**** Supplied records

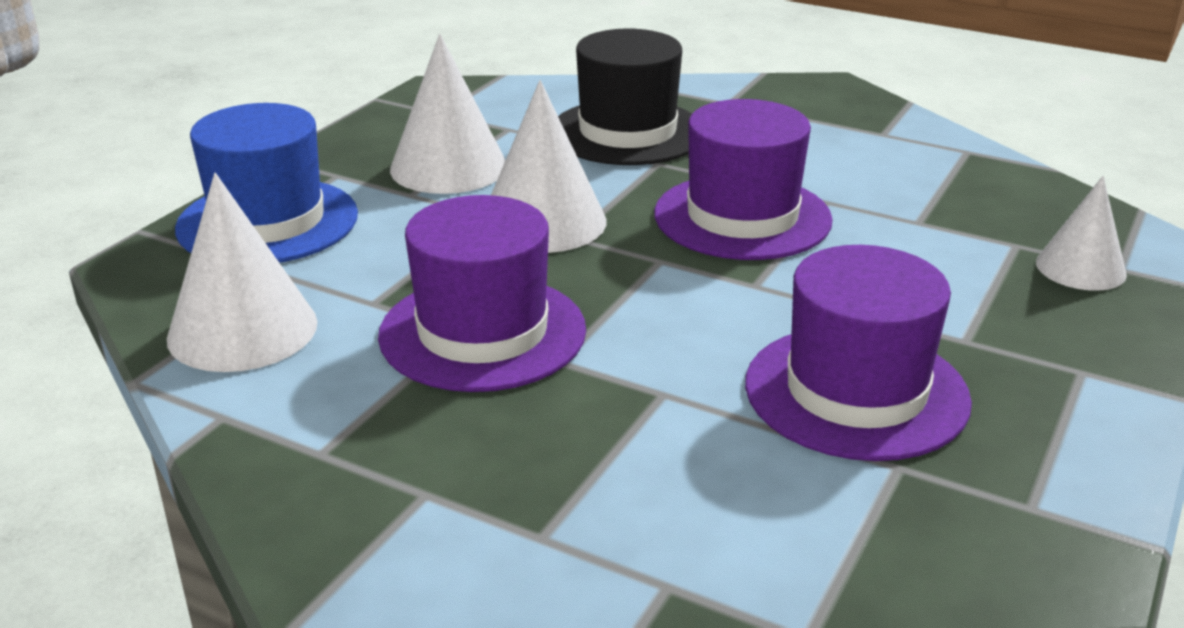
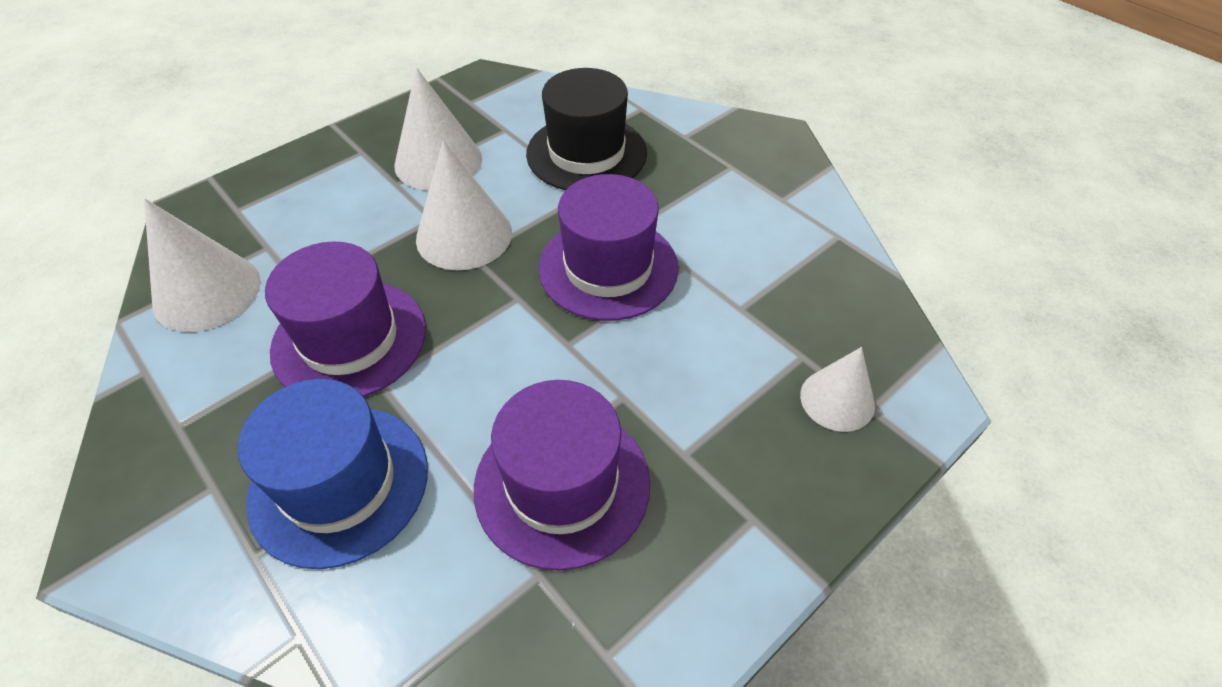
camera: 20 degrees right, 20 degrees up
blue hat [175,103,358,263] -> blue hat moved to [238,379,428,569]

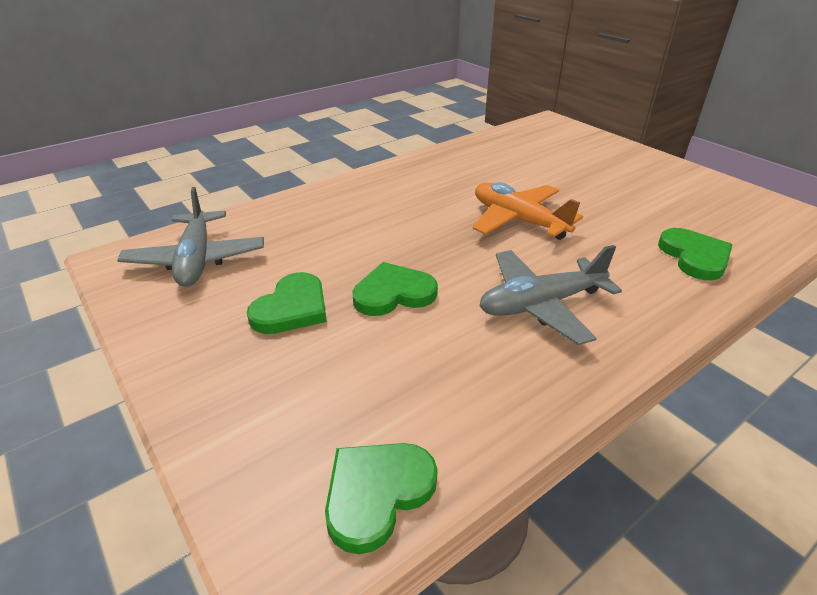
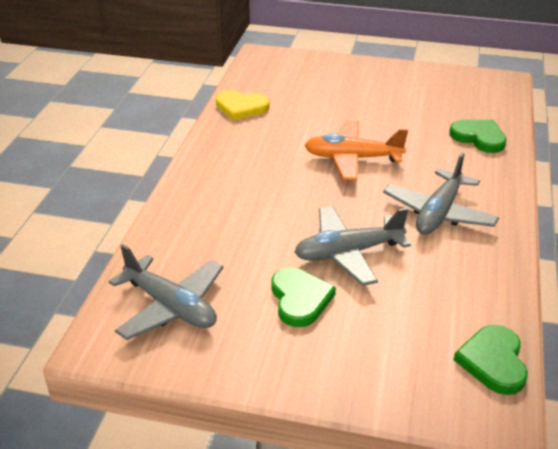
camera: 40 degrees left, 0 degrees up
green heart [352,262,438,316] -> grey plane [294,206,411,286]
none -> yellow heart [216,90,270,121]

********

Problem requirements ▸ Could you give all the records again, exactly, minus the pictures?

Output of the exercise ▸
camera: 20 degrees right, 20 degrees up
blue hat [175,103,358,263] -> blue hat moved to [238,379,428,569]

camera: 40 degrees left, 0 degrees up
green heart [352,262,438,316] -> grey plane [294,206,411,286]
none -> yellow heart [216,90,270,121]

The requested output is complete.